Action item:
Copy precisely the first line of the material below and every later line, stopping with the line that contains "dutopekin (brown) |".

Exercise data:
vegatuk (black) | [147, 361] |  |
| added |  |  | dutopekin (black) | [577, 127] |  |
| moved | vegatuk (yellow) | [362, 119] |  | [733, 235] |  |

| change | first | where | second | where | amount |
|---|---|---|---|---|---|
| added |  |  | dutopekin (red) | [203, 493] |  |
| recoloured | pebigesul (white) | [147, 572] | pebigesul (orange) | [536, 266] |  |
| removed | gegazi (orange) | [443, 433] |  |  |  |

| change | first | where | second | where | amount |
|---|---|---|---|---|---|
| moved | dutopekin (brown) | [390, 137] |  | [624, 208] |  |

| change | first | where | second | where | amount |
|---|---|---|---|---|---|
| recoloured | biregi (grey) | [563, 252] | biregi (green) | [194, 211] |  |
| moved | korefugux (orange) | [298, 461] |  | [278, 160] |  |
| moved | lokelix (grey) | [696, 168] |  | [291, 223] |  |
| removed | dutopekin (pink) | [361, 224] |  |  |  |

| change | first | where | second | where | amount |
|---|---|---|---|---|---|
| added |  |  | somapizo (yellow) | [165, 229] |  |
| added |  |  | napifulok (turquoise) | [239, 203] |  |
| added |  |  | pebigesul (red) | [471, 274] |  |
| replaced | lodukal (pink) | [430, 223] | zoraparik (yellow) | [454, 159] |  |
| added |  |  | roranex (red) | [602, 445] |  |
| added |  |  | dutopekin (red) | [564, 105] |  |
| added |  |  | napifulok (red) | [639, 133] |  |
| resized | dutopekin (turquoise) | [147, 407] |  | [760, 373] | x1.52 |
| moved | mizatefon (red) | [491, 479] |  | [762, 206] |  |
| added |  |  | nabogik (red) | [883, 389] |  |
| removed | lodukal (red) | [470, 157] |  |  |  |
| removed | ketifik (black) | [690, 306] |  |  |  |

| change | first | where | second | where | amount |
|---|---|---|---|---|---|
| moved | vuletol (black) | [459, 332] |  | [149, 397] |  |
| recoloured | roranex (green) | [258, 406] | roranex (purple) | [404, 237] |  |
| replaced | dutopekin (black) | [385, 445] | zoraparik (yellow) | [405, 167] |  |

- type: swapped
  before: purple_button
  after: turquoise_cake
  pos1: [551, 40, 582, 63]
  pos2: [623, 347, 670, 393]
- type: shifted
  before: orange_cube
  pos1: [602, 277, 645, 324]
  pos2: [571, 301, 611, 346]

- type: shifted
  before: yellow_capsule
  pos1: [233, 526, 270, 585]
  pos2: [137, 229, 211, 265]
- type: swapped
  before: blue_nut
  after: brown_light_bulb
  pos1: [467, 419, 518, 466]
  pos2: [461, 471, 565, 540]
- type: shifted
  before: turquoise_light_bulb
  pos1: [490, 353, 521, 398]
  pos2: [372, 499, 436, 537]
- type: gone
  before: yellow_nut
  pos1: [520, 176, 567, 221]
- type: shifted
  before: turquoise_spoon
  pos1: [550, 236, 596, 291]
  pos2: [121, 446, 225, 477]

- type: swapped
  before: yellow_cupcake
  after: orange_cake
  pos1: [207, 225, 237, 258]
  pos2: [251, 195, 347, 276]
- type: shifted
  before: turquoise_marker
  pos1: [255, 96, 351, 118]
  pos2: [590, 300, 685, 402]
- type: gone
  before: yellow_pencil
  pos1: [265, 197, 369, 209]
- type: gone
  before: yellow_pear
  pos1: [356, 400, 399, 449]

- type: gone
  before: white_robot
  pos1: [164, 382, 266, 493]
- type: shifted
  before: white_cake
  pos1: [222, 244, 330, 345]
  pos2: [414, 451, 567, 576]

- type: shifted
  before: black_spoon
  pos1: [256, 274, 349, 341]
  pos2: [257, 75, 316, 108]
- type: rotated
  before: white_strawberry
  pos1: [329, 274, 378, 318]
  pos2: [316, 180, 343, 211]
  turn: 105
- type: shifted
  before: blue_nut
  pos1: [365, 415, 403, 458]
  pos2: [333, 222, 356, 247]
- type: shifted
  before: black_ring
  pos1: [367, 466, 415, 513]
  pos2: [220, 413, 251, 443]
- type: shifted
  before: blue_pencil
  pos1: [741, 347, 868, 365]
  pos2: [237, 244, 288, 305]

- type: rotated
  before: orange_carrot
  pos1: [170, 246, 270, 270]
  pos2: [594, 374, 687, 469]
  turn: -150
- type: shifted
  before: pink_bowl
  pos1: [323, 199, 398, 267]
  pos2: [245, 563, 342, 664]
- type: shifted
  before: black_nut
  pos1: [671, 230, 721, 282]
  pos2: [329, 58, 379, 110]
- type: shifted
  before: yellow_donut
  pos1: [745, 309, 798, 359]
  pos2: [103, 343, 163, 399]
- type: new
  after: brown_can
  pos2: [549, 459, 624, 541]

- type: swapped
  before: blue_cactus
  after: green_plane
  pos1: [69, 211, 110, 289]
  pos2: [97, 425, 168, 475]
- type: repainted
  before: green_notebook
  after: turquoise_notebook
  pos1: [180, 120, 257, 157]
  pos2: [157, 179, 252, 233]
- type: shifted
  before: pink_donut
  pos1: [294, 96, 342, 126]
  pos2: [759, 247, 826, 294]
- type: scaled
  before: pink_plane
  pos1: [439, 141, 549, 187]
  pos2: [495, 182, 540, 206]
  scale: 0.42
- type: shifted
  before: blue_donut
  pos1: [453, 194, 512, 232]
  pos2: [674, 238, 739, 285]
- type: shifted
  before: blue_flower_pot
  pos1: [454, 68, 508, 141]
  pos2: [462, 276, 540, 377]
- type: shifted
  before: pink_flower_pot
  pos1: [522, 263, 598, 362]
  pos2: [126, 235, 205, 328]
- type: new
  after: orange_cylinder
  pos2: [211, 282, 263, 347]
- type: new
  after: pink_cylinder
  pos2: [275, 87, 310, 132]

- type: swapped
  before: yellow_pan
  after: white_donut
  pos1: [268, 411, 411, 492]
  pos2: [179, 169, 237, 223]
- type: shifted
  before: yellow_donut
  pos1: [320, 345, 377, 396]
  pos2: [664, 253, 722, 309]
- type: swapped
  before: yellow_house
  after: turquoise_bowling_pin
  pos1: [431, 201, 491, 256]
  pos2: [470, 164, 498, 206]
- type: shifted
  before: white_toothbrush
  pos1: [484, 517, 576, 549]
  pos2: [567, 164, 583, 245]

Solution for this exercise:
vegatuk (black) | [147, 361] |  |
| added |  |  | dutopekin (black) | [577, 127] |  |
| moved | vegatuk (yellow) | [362, 119] |  | [733, 235] |  |

| change | first | where | second | where | amount |
|---|---|---|---|---|---|
| added |  |  | dutopekin (red) | [203, 493] |  |
| recoloured | pebigesul (white) | [147, 572] | pebigesul (orange) | [536, 266] |  |
| removed | gegazi (orange) | [443, 433] |  |  |  |

| change | first | where | second | where | amount |
|---|---|---|---|---|---|
| moved | dutopekin (brown) | [390, 137] |  | [624, 208] |  |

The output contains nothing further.